## Request
Transcribe the data that follows without changing a word, and omit the pictures.

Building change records
------------
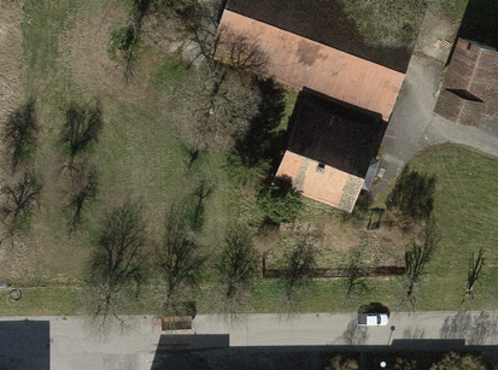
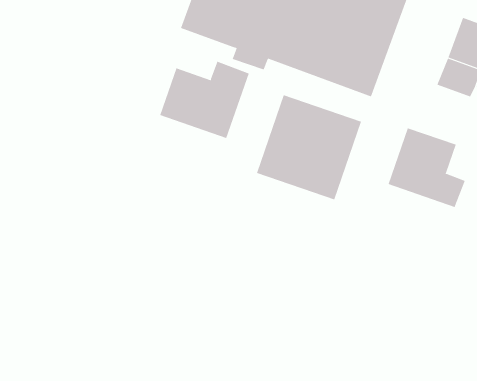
building: none -> [159,61,249,139]
building: none -> [388,127,466,208]

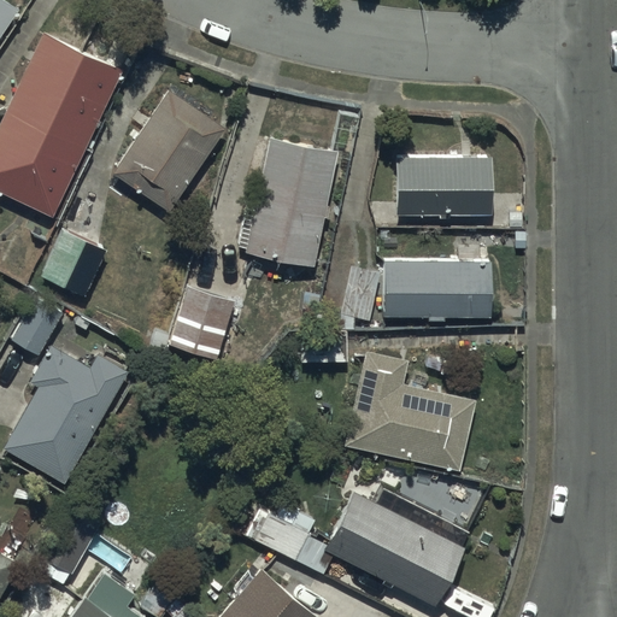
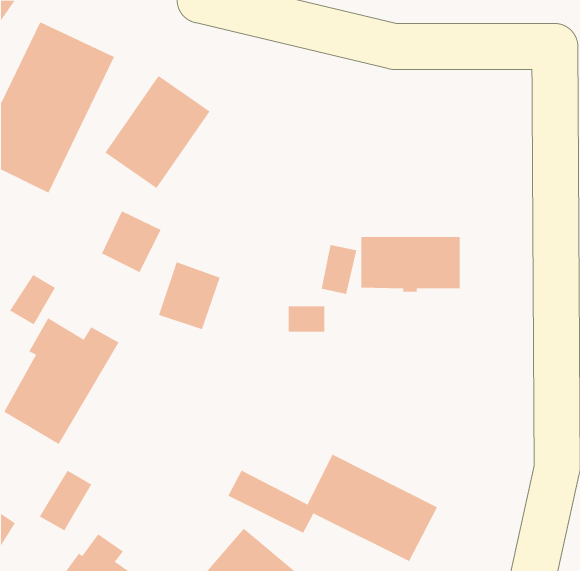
building: [246,136,337,266] -> none
building: [395,157,490,218] -> none
building: [41,230,105,296] -> [101,210,161,273]
building: [346,351,474,471] -> none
------------
## Written solution
building: none -> [159,61,249,139]
building: none -> [388,127,466,208]

building: [246,136,337,266] -> none
building: [395,157,490,218] -> none
building: [41,230,105,296] -> [101,210,161,273]
building: [346,351,474,471] -> none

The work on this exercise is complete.